SUPPLIED MATERIAL:

'''

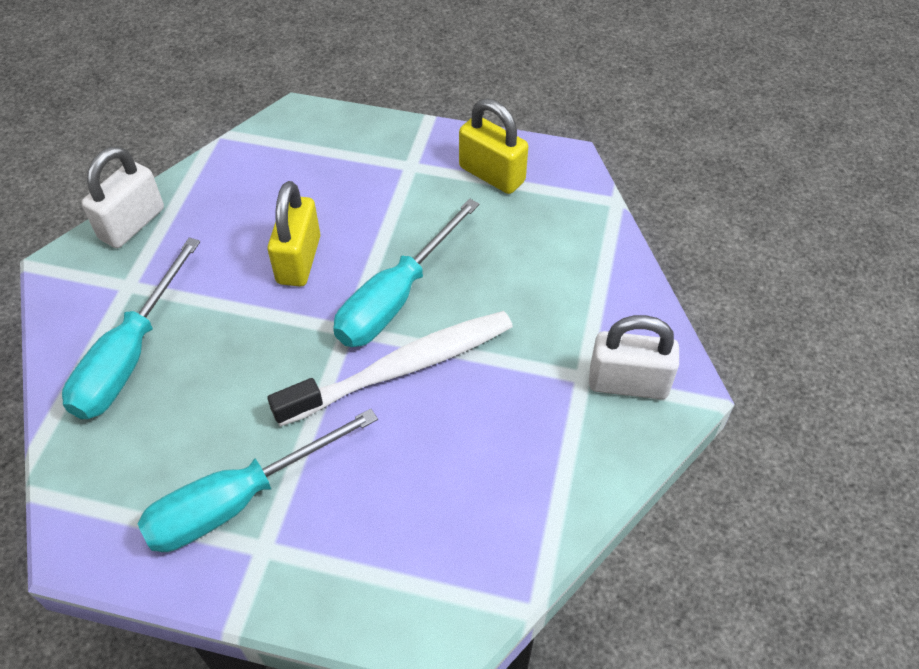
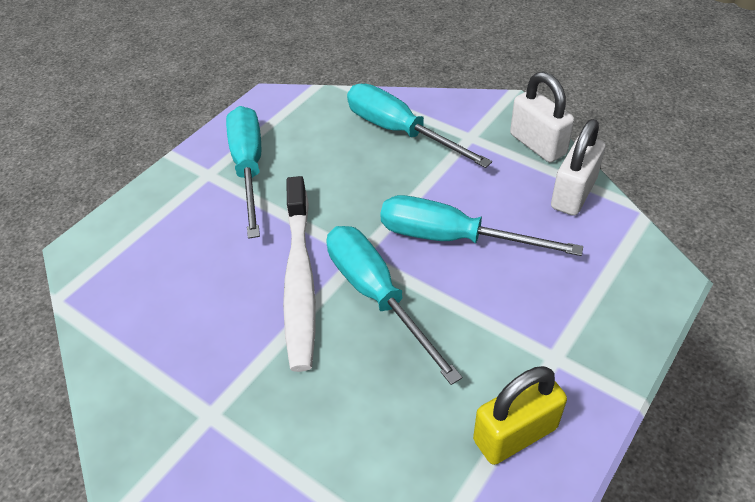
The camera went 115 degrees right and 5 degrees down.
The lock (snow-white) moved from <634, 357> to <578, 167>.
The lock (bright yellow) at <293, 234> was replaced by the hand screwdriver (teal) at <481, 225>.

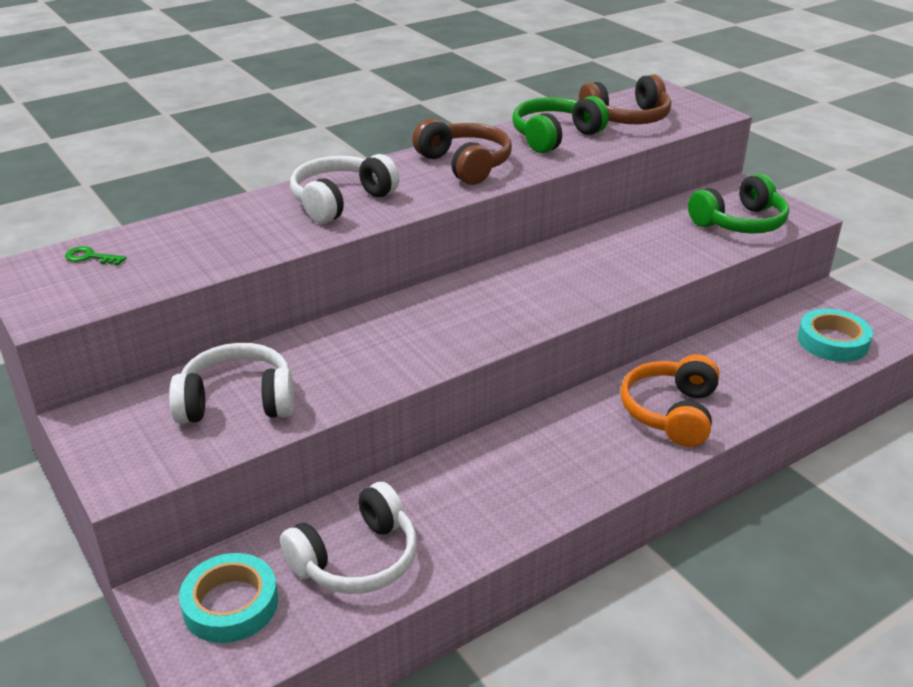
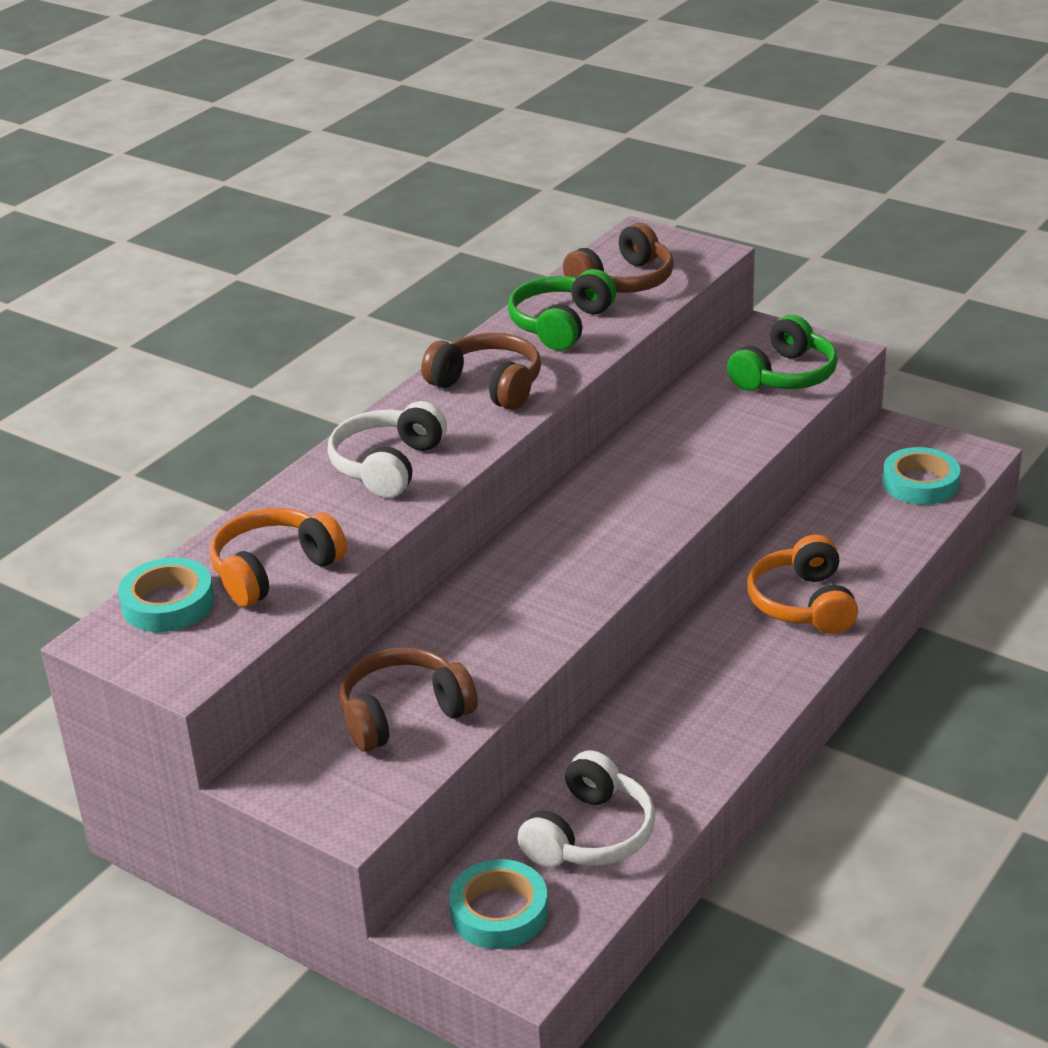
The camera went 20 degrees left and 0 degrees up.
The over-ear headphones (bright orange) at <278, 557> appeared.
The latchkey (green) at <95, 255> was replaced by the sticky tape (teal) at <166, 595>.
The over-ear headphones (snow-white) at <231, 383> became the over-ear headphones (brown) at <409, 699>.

'''

THE PROBLEM: Please give the data above again in exact form and omit every picture.

SOLUTION TO THIS TASK:
The camera went 115 degrees right and 5 degrees down.
The lock (snow-white) moved from <634, 357> to <578, 167>.
The lock (bright yellow) at <293, 234> was replaced by the hand screwdriver (teal) at <481, 225>.

The camera went 20 degrees left and 0 degrees up.
The over-ear headphones (bright orange) at <278, 557> appeared.
The latchkey (green) at <95, 255> was replaced by the sticky tape (teal) at <166, 595>.
The over-ear headphones (snow-white) at <231, 383> became the over-ear headphones (brown) at <409, 699>.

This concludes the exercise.